Work required
Using the data below, return the stretch from the line that contains "camera: 55 degrees left, 15 degrees down" through the line that contains "red strawberry [225,287,254,320] -> none", both included, exactly as it stands and nothing beyond it.

Available data
_ _ _ _

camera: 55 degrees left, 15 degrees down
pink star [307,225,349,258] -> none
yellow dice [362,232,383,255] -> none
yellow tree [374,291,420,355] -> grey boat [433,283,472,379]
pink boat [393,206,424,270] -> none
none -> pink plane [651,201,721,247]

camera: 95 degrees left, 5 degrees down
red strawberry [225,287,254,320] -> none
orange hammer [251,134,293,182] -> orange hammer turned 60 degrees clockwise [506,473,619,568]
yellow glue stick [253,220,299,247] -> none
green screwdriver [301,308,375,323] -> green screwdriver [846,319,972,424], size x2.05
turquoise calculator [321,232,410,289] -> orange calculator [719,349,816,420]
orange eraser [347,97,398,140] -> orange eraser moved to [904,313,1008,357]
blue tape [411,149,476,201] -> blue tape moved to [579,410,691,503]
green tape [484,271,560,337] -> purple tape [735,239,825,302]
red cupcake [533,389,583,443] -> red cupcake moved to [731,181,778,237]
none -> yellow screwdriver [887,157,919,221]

_ _ _ _

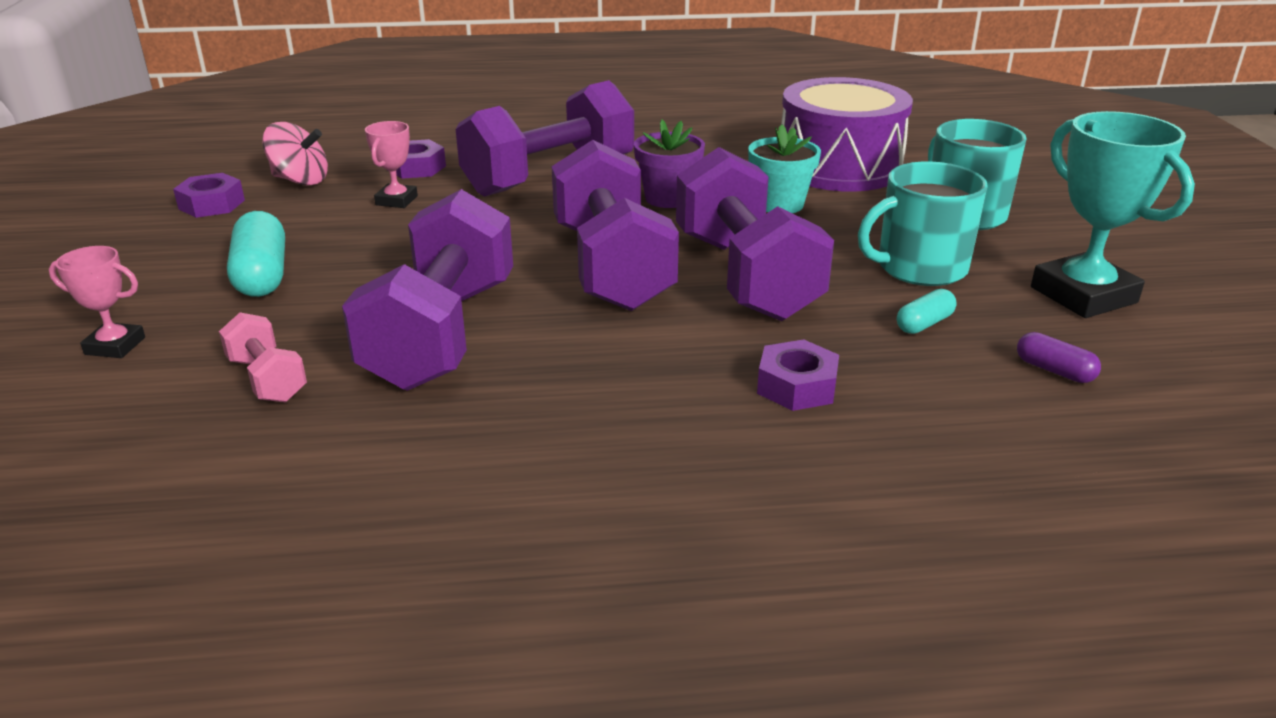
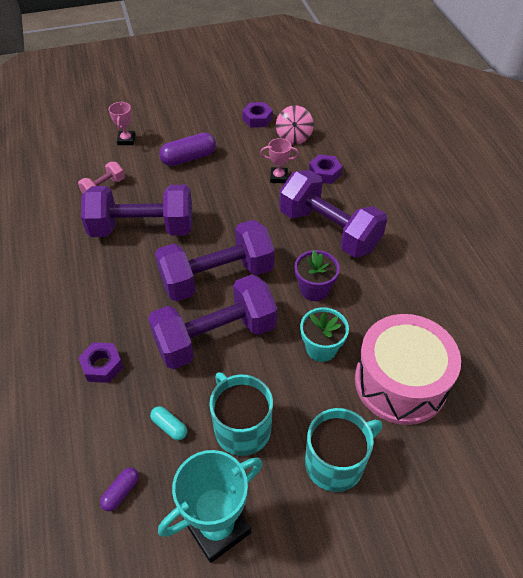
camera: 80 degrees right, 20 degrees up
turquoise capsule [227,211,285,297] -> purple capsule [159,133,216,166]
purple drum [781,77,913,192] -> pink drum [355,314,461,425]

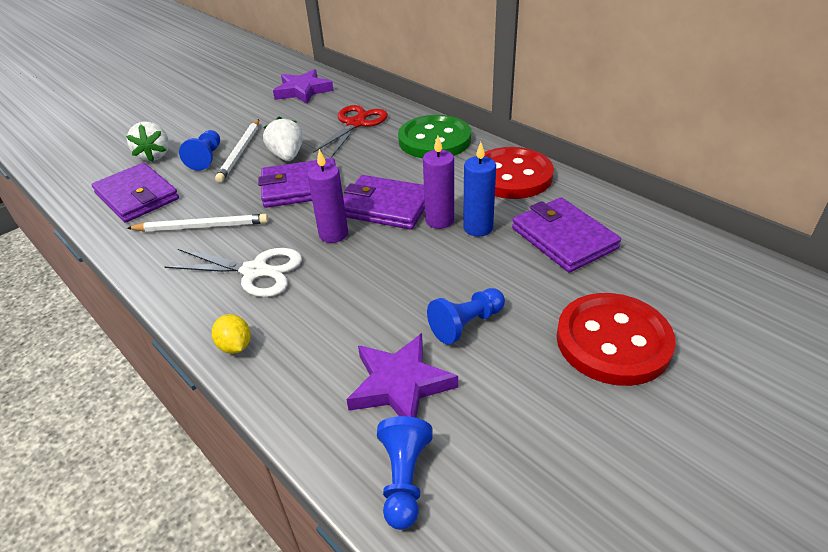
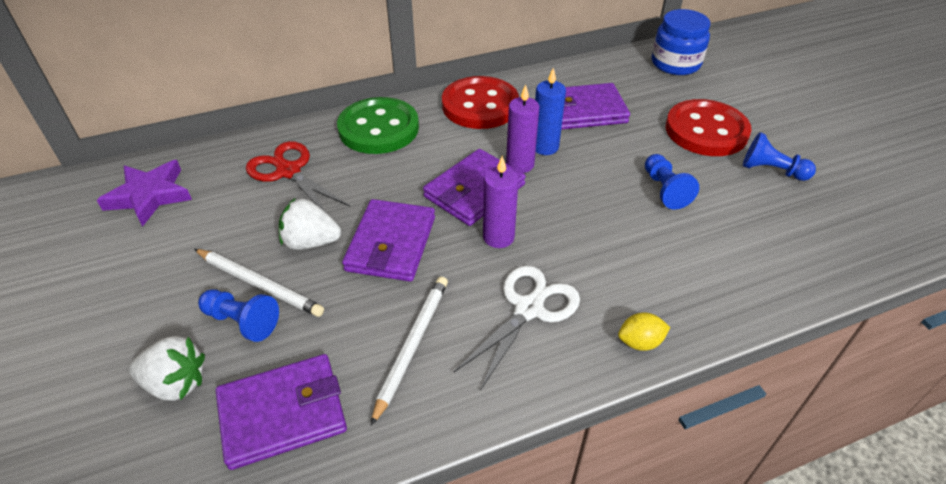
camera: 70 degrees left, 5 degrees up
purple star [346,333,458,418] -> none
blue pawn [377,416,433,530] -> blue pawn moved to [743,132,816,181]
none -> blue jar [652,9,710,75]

_ _ _ _

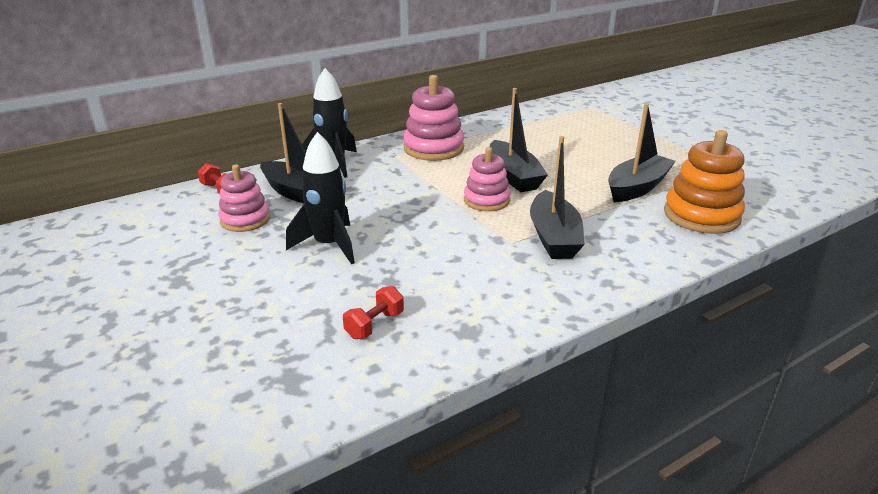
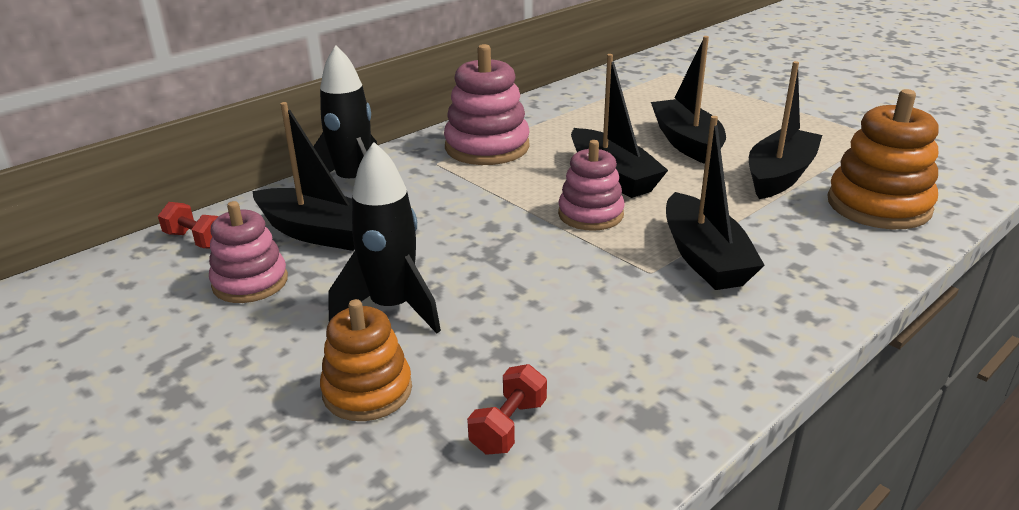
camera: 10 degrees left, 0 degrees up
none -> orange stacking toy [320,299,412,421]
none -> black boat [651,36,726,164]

_ _ _ _

Answer space
camera: 55 degrees left, 15 degrees down
pink star [307,225,349,258] -> none
yellow dice [362,232,383,255] -> none
yellow tree [374,291,420,355] -> grey boat [433,283,472,379]
pink boat [393,206,424,270] -> none
none -> pink plane [651,201,721,247]

camera: 95 degrees left, 5 degrees down
red strawberry [225,287,254,320] -> none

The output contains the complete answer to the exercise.